» **EXERCISE REQUIREMENTS**
Write out exactly, excluding pictures, the lines from the one containing "TEMP3 pin OUT: D35 -> D23" through the end of the data, both included.

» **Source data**

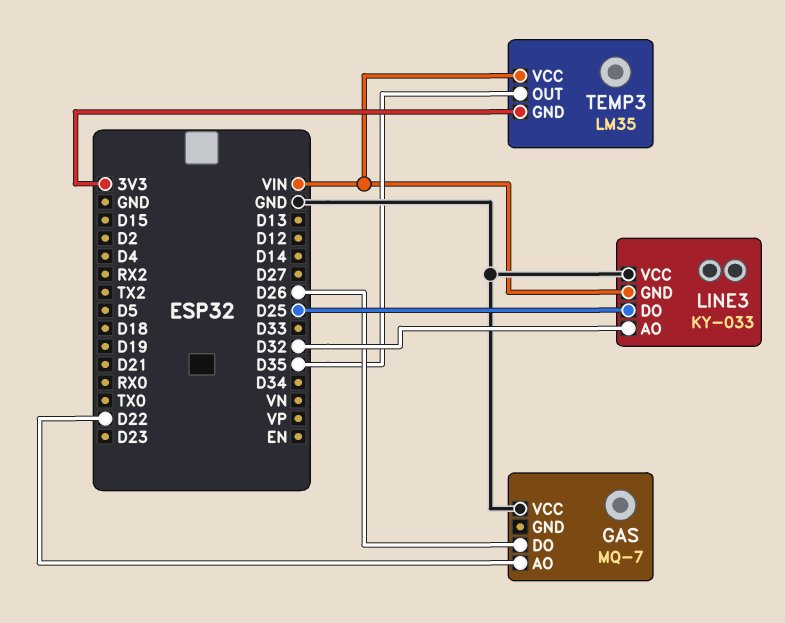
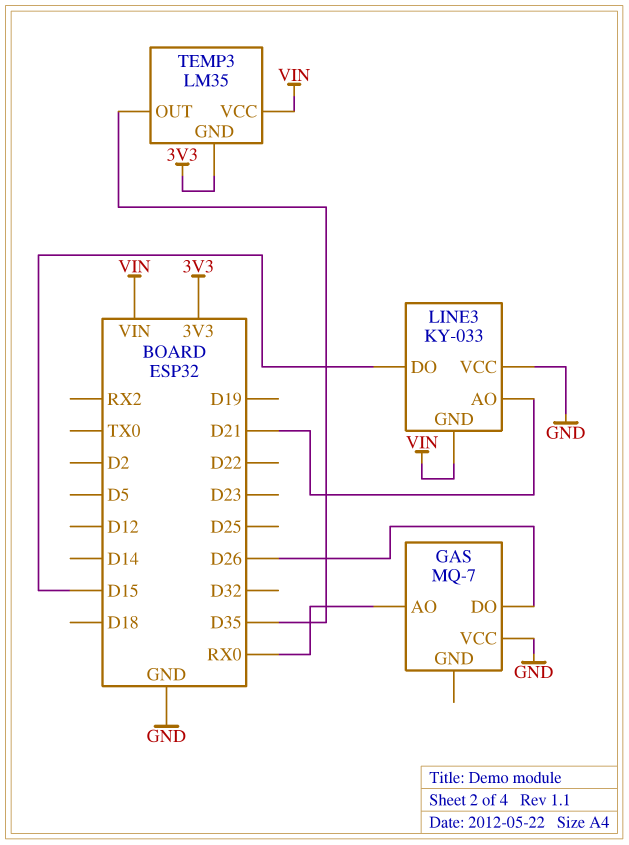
GAS pin AO: D22 -> RX0
LINE3 pin AO: D32 -> D21
LINE3 pin DO: D25 -> D15

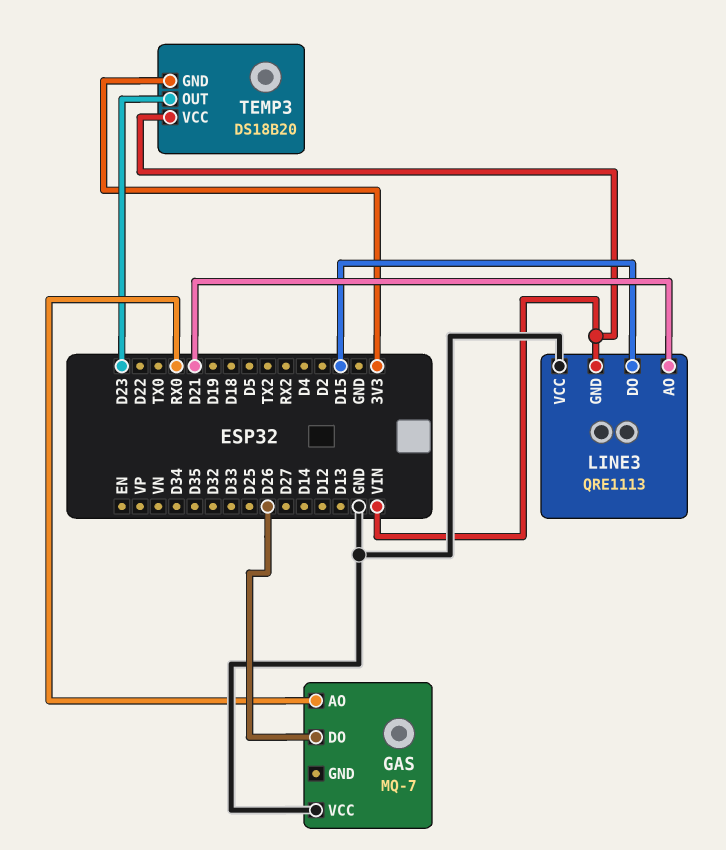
LINE3: KY-033 -> QRE1113
TEMP3: LM35 -> DS18B20
TEMP3 pin OUT: D35 -> D23

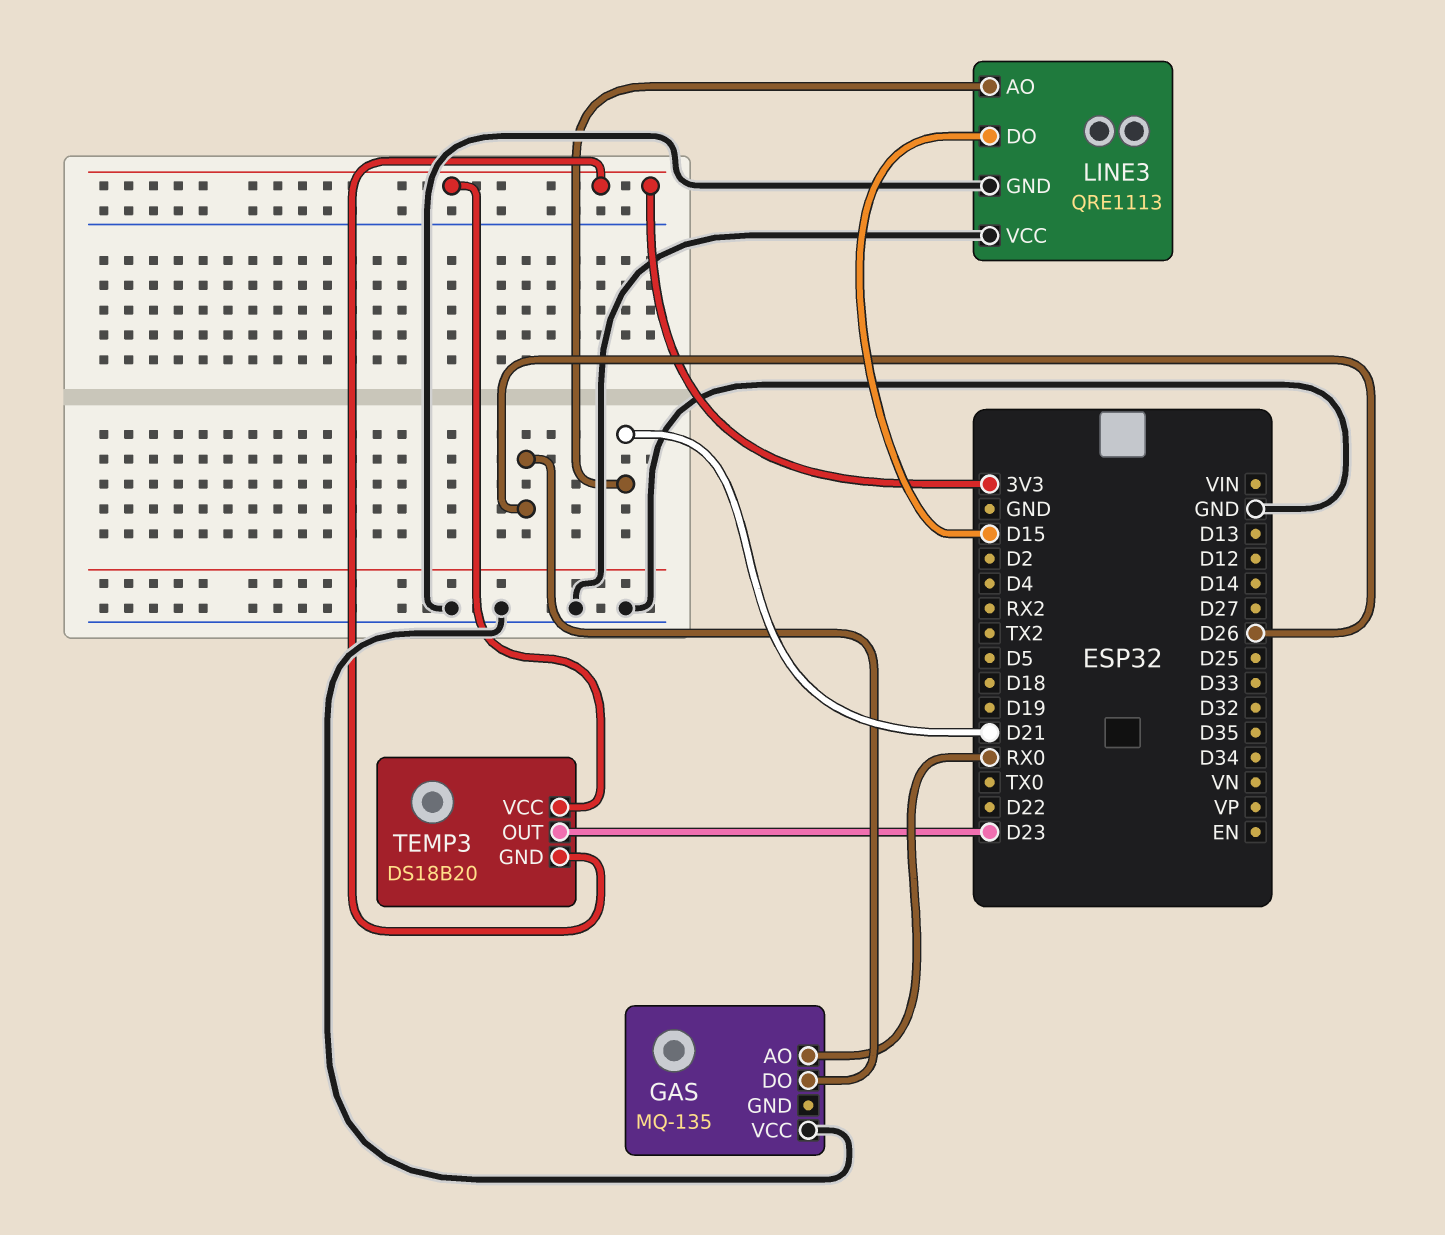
GAS: MQ-7 -> MQ-135
LINE3 pin GND: VIN -> GND
TEMP3 pin VCC: VIN -> 3V3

» **FINISHED TASK**
TEMP3 pin OUT: D35 -> D23

GAS: MQ-7 -> MQ-135
LINE3 pin GND: VIN -> GND
TEMP3 pin VCC: VIN -> 3V3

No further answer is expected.